▶ What you will do
The entries shown next need to be written again word for word.

Collected data:

──────────────────────────────

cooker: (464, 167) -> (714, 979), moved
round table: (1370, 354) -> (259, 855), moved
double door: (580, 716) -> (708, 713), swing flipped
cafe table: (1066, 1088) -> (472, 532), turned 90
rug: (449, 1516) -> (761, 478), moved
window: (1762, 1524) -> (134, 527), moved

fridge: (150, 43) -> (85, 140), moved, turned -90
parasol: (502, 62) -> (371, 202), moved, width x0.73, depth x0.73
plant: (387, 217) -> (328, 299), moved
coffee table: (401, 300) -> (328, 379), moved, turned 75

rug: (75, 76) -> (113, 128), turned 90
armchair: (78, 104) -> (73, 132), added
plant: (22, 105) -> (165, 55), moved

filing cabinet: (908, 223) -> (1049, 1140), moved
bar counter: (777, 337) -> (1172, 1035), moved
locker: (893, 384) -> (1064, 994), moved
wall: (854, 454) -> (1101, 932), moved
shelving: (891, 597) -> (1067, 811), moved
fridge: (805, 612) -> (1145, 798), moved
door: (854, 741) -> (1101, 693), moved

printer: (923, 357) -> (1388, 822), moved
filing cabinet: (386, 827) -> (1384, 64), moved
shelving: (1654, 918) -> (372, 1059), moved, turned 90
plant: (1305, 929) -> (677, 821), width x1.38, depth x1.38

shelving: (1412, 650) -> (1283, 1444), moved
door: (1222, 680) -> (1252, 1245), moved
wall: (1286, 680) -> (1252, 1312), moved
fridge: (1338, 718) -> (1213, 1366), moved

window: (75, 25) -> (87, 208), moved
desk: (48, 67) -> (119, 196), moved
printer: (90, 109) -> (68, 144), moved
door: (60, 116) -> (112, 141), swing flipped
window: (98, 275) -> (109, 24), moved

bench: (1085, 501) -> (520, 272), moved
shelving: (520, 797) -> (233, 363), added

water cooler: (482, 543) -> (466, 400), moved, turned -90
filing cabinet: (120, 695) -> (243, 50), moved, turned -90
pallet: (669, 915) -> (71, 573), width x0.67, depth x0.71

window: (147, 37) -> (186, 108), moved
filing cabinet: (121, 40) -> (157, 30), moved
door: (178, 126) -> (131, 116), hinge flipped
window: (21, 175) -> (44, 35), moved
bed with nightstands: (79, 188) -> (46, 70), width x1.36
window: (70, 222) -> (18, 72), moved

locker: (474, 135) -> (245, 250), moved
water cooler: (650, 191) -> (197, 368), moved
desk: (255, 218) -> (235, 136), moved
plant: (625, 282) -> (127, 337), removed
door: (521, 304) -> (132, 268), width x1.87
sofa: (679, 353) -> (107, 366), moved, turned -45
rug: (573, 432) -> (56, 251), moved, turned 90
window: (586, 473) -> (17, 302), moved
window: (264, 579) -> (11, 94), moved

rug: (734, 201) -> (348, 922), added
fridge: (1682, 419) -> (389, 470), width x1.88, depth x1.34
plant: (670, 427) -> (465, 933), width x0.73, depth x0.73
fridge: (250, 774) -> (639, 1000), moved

──────────────────────────────

▶ Solved problem
cooker: (464, 167) -> (714, 979), moved
round table: (1370, 354) -> (259, 855), moved
double door: (580, 716) -> (708, 713), swing flipped
cafe table: (1066, 1088) -> (472, 532), turned 90
rug: (449, 1516) -> (761, 478), moved
window: (1762, 1524) -> (134, 527), moved

fridge: (150, 43) -> (85, 140), moved, turned -90
parasol: (502, 62) -> (371, 202), moved, width x0.73, depth x0.73
plant: (387, 217) -> (328, 299), moved
coffee table: (401, 300) -> (328, 379), moved, turned 75

rug: (75, 76) -> (113, 128), turned 90
armchair: (78, 104) -> (73, 132), added
plant: (22, 105) -> (165, 55), moved

filing cabinet: (908, 223) -> (1049, 1140), moved
bar counter: (777, 337) -> (1172, 1035), moved
locker: (893, 384) -> (1064, 994), moved
wall: (854, 454) -> (1101, 932), moved
shelving: (891, 597) -> (1067, 811), moved
fridge: (805, 612) -> (1145, 798), moved
door: (854, 741) -> (1101, 693), moved

printer: (923, 357) -> (1388, 822), moved
filing cabinet: (386, 827) -> (1384, 64), moved
shelving: (1654, 918) -> (372, 1059), moved, turned 90
plant: (1305, 929) -> (677, 821), width x1.38, depth x1.38

shelving: (1412, 650) -> (1283, 1444), moved
door: (1222, 680) -> (1252, 1245), moved
wall: (1286, 680) -> (1252, 1312), moved
fridge: (1338, 718) -> (1213, 1366), moved

window: (75, 25) -> (87, 208), moved
desk: (48, 67) -> (119, 196), moved
printer: (90, 109) -> (68, 144), moved
door: (60, 116) -> (112, 141), swing flipped
window: (98, 275) -> (109, 24), moved

bench: (1085, 501) -> (520, 272), moved
shelving: (520, 797) -> (233, 363), added

water cooler: (482, 543) -> (466, 400), moved, turned -90
filing cabinet: (120, 695) -> (243, 50), moved, turned -90
pallet: (669, 915) -> (71, 573), width x0.67, depth x0.71

window: (147, 37) -> (186, 108), moved
filing cabinet: (121, 40) -> (157, 30), moved
door: (178, 126) -> (131, 116), hinge flipped
window: (21, 175) -> (44, 35), moved
bed with nightstands: (79, 188) -> (46, 70), width x1.36
window: (70, 222) -> (18, 72), moved

locker: (474, 135) -> (245, 250), moved
water cooler: (650, 191) -> (197, 368), moved
desk: (255, 218) -> (235, 136), moved
plant: (625, 282) -> (127, 337), removed
door: (521, 304) -> (132, 268), width x1.87
sofa: (679, 353) -> (107, 366), moved, turned -45
rug: (573, 432) -> (56, 251), moved, turned 90
window: (586, 473) -> (17, 302), moved
window: (264, 579) -> (11, 94), moved

rug: (734, 201) -> (348, 922), added
fridge: (1682, 419) -> (389, 470), width x1.88, depth x1.34
plant: (670, 427) -> (465, 933), width x0.73, depth x0.73
fridge: (250, 774) -> (639, 1000), moved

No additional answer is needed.